● TASK PROMPT:
Can you repeat word for word the rows between the one containing "gray triangle: moved 7 px right" and the one containing "purple line: rotated 32 degrees clockwise", both included, and leave the pictures out?

::::

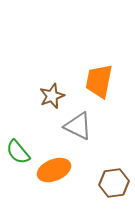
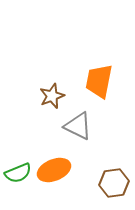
green semicircle: moved 21 px down; rotated 72 degrees counterclockwise
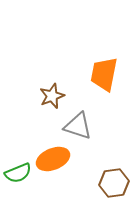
orange trapezoid: moved 5 px right, 7 px up
gray triangle: rotated 8 degrees counterclockwise
orange ellipse: moved 1 px left, 11 px up
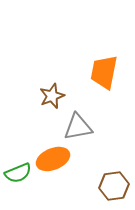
orange trapezoid: moved 2 px up
gray triangle: moved 1 px down; rotated 28 degrees counterclockwise
brown hexagon: moved 3 px down
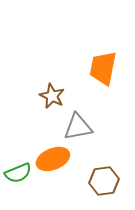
orange trapezoid: moved 1 px left, 4 px up
brown star: rotated 25 degrees counterclockwise
brown hexagon: moved 10 px left, 5 px up
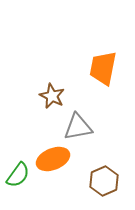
green semicircle: moved 2 px down; rotated 32 degrees counterclockwise
brown hexagon: rotated 16 degrees counterclockwise
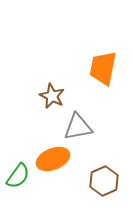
green semicircle: moved 1 px down
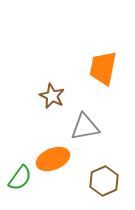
gray triangle: moved 7 px right
green semicircle: moved 2 px right, 2 px down
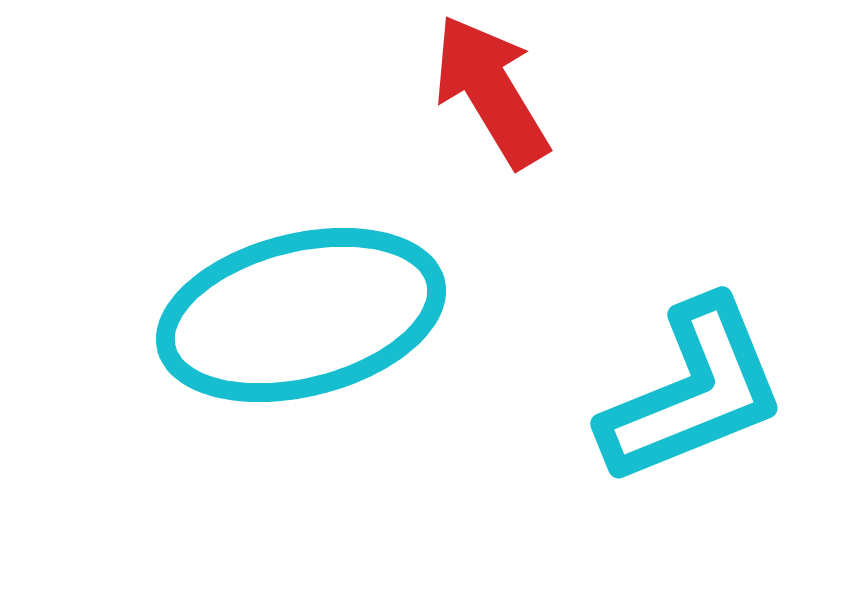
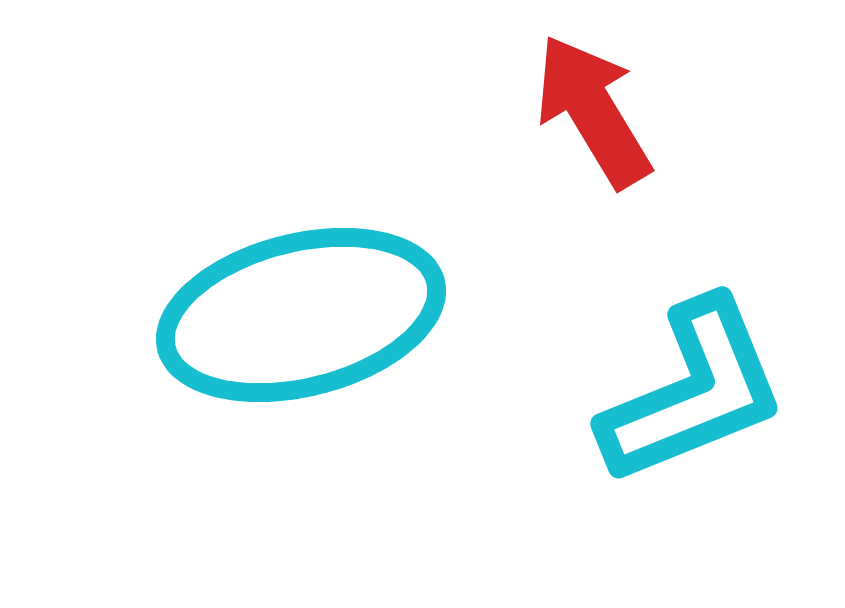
red arrow: moved 102 px right, 20 px down
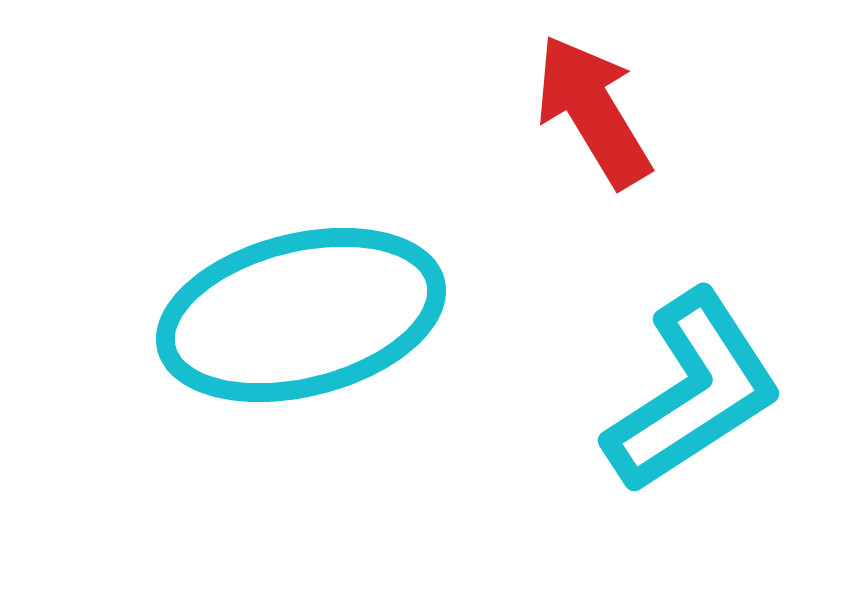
cyan L-shape: rotated 11 degrees counterclockwise
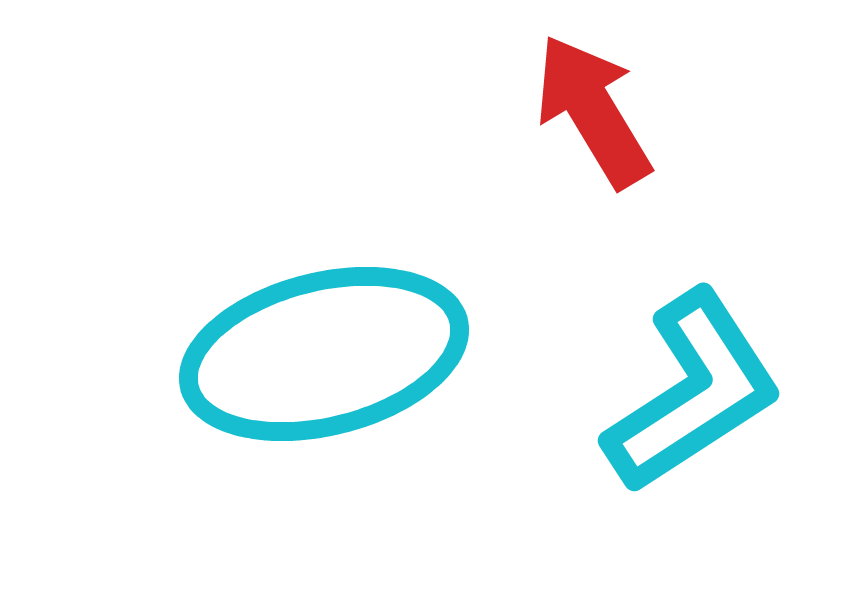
cyan ellipse: moved 23 px right, 39 px down
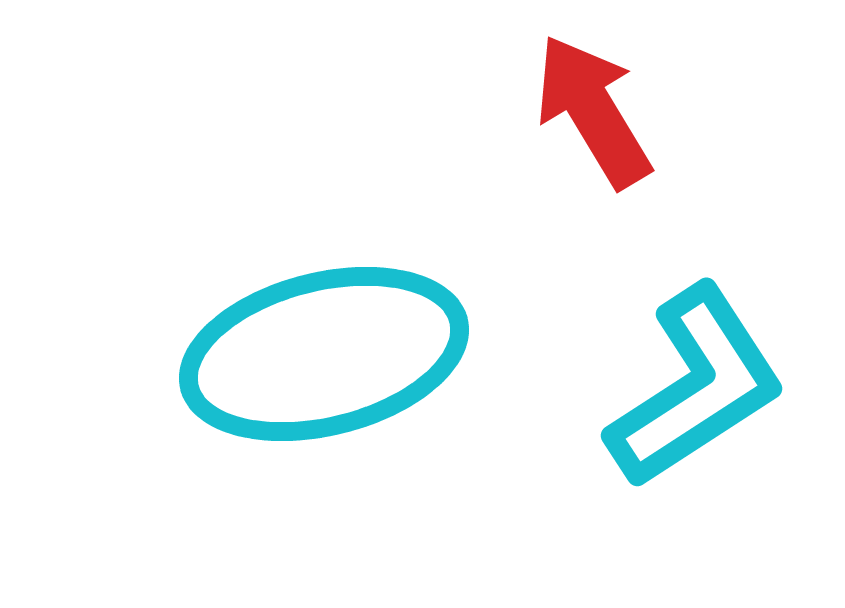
cyan L-shape: moved 3 px right, 5 px up
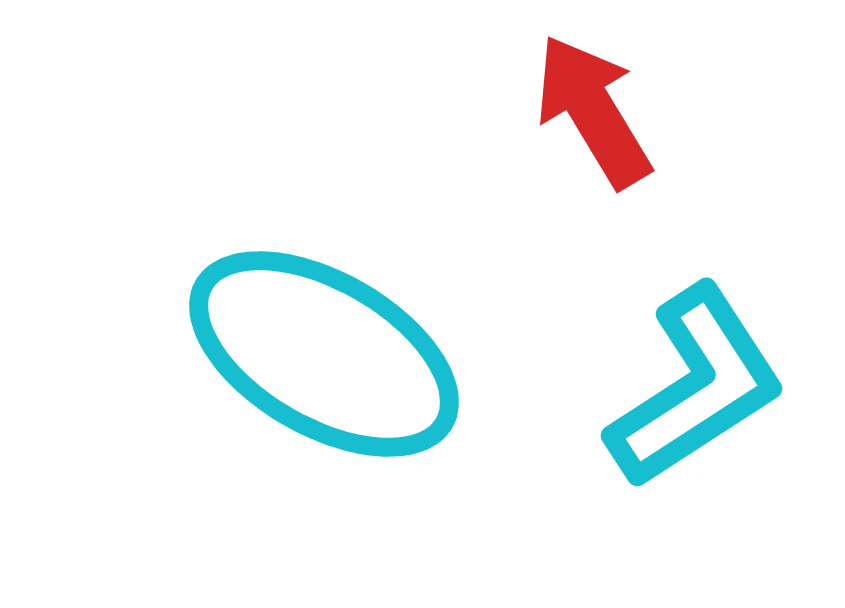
cyan ellipse: rotated 44 degrees clockwise
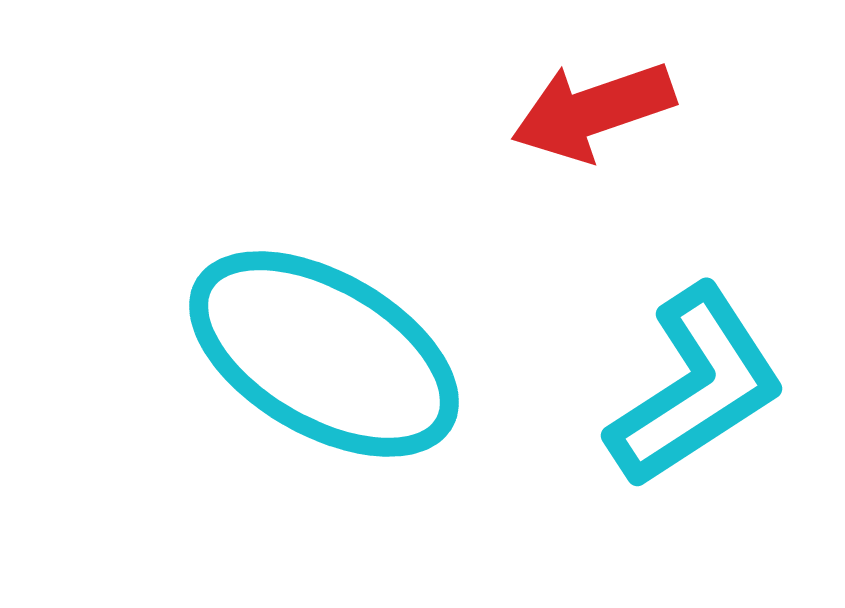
red arrow: rotated 78 degrees counterclockwise
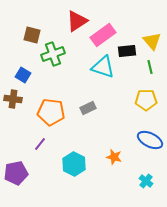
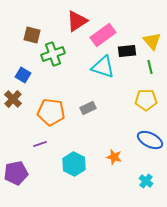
brown cross: rotated 36 degrees clockwise
purple line: rotated 32 degrees clockwise
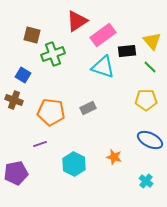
green line: rotated 32 degrees counterclockwise
brown cross: moved 1 px right, 1 px down; rotated 24 degrees counterclockwise
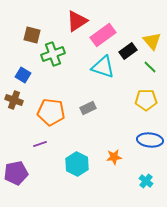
black rectangle: moved 1 px right; rotated 30 degrees counterclockwise
blue ellipse: rotated 20 degrees counterclockwise
orange star: rotated 21 degrees counterclockwise
cyan hexagon: moved 3 px right
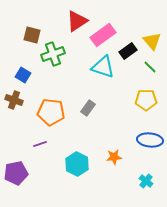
gray rectangle: rotated 28 degrees counterclockwise
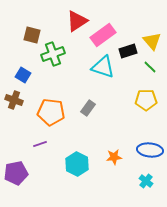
black rectangle: rotated 18 degrees clockwise
blue ellipse: moved 10 px down
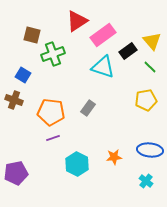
black rectangle: rotated 18 degrees counterclockwise
yellow pentagon: rotated 10 degrees counterclockwise
purple line: moved 13 px right, 6 px up
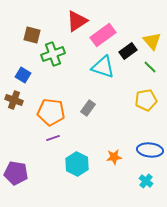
purple pentagon: rotated 20 degrees clockwise
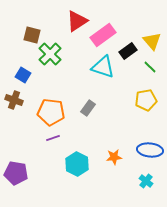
green cross: moved 3 px left; rotated 25 degrees counterclockwise
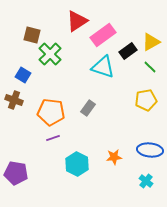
yellow triangle: moved 1 px left, 1 px down; rotated 42 degrees clockwise
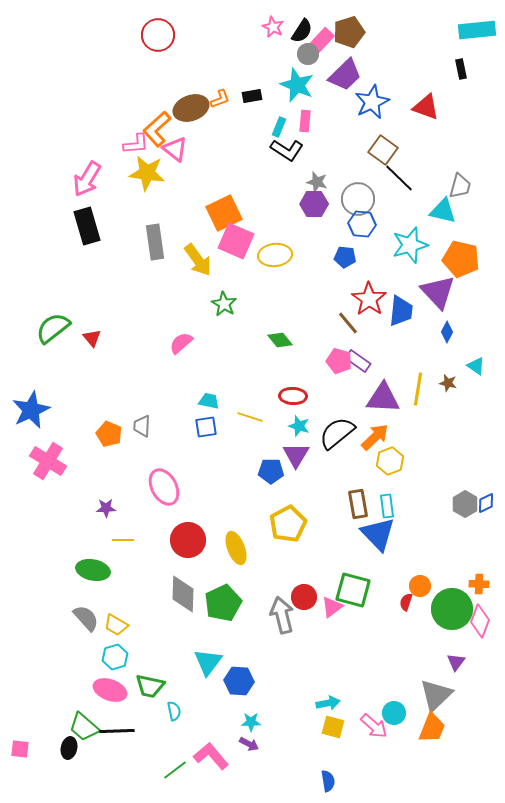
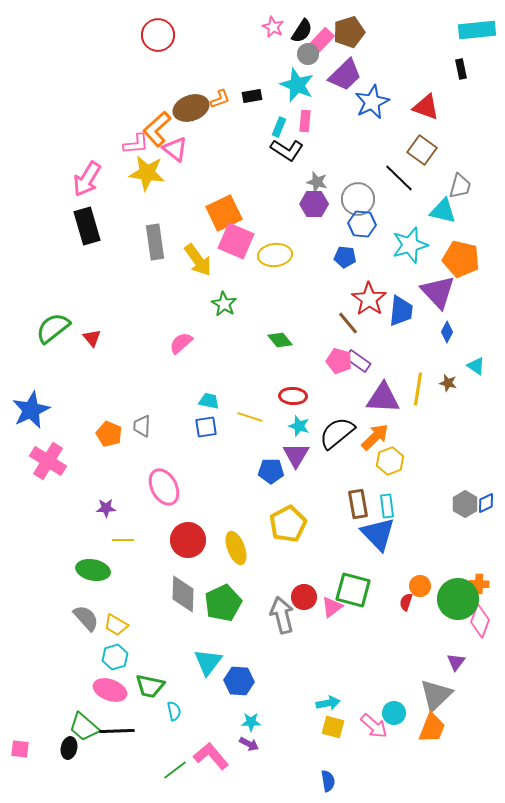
brown square at (383, 150): moved 39 px right
green circle at (452, 609): moved 6 px right, 10 px up
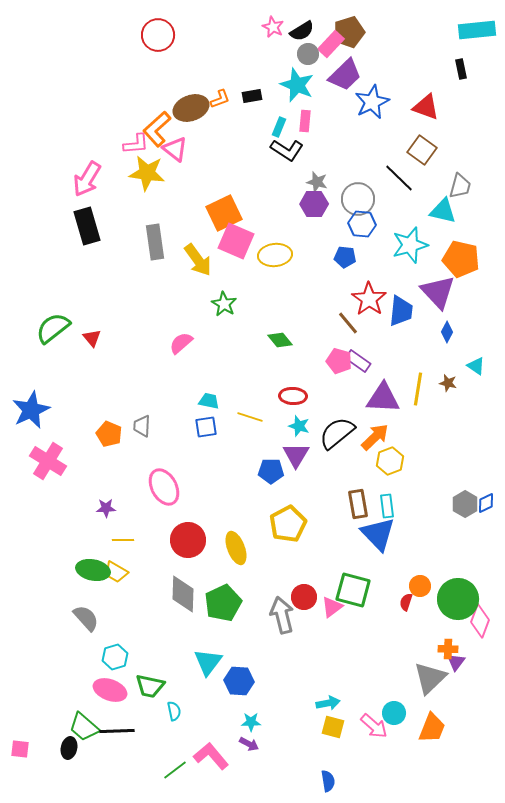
black semicircle at (302, 31): rotated 25 degrees clockwise
pink rectangle at (321, 41): moved 10 px right, 3 px down
orange cross at (479, 584): moved 31 px left, 65 px down
yellow trapezoid at (116, 625): moved 53 px up
gray triangle at (436, 695): moved 6 px left, 17 px up
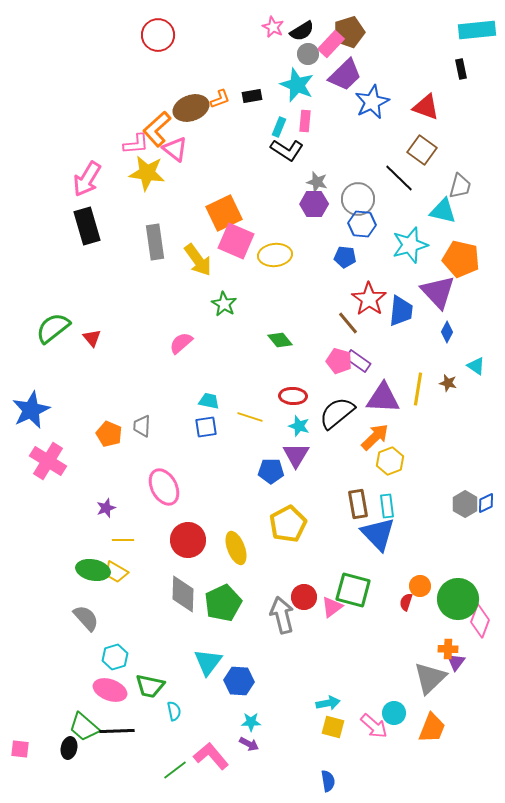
black semicircle at (337, 433): moved 20 px up
purple star at (106, 508): rotated 18 degrees counterclockwise
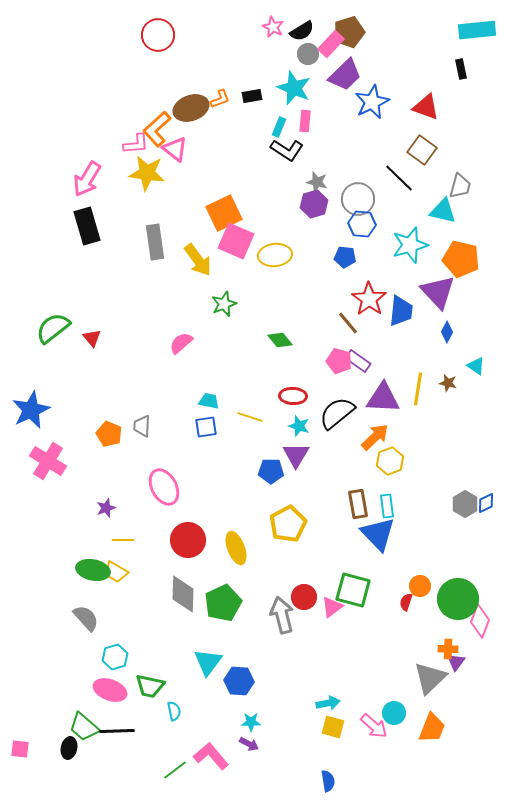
cyan star at (297, 85): moved 3 px left, 3 px down
purple hexagon at (314, 204): rotated 16 degrees counterclockwise
green star at (224, 304): rotated 20 degrees clockwise
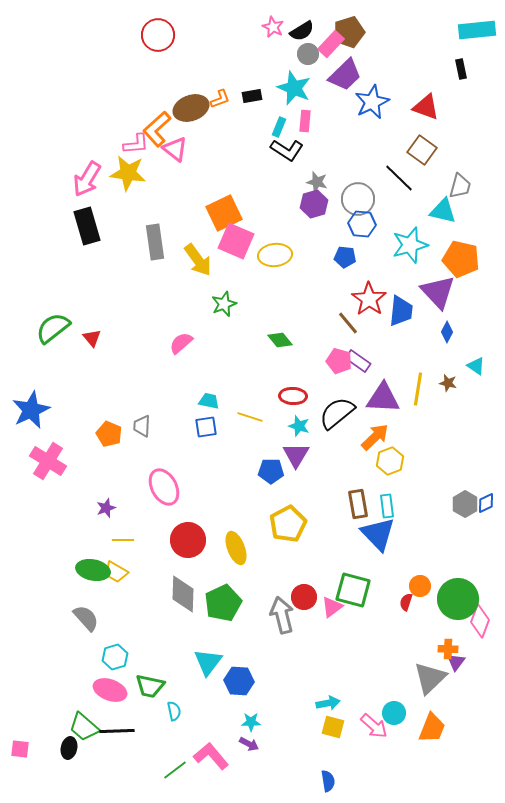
yellow star at (147, 173): moved 19 px left
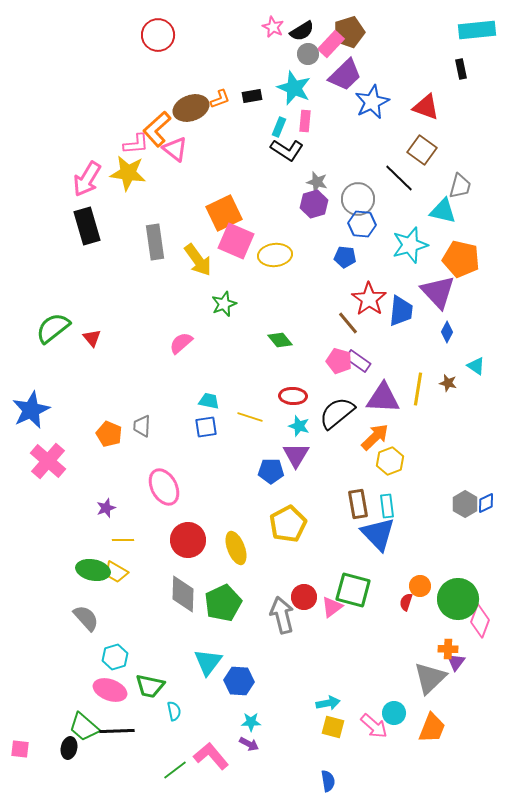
pink cross at (48, 461): rotated 9 degrees clockwise
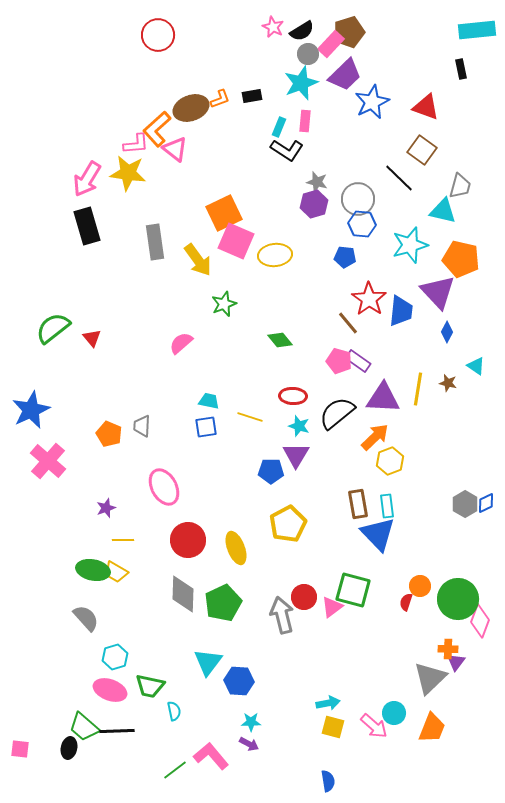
cyan star at (294, 88): moved 7 px right, 5 px up; rotated 28 degrees clockwise
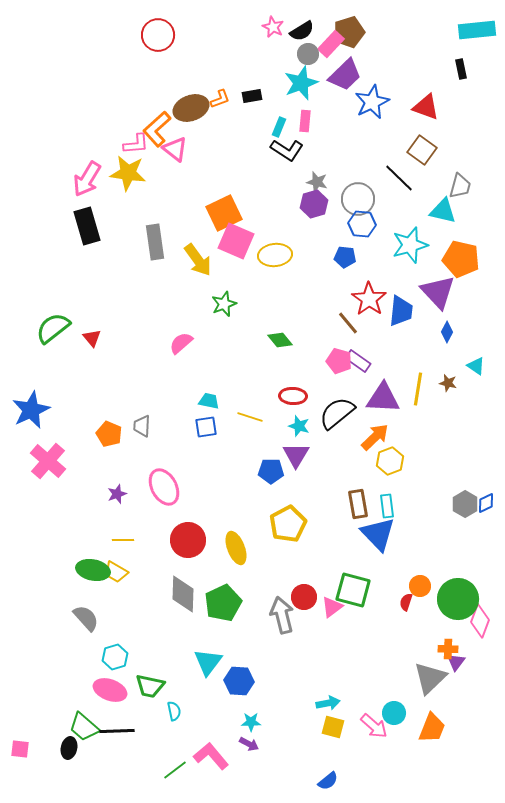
purple star at (106, 508): moved 11 px right, 14 px up
blue semicircle at (328, 781): rotated 60 degrees clockwise
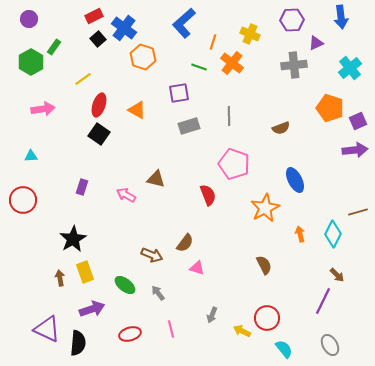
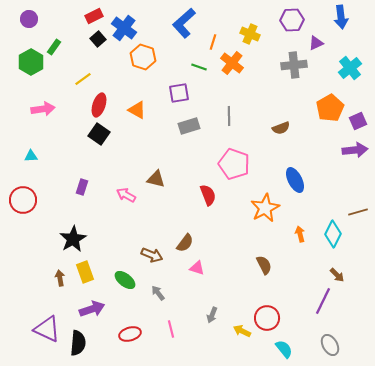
orange pentagon at (330, 108): rotated 24 degrees clockwise
green ellipse at (125, 285): moved 5 px up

::::

● FINAL RESULT:
gray triangle: moved 7 px right
green semicircle: moved 2 px right, 2 px down
red arrow: moved 102 px right, 20 px down
cyan L-shape: rotated 11 degrees counterclockwise
cyan ellipse: moved 23 px right, 39 px down
cyan L-shape: moved 3 px right, 5 px up
cyan ellipse: rotated 44 degrees clockwise
red arrow: rotated 78 degrees counterclockwise
brown cross: rotated 36 degrees clockwise
purple line: rotated 32 degrees clockwise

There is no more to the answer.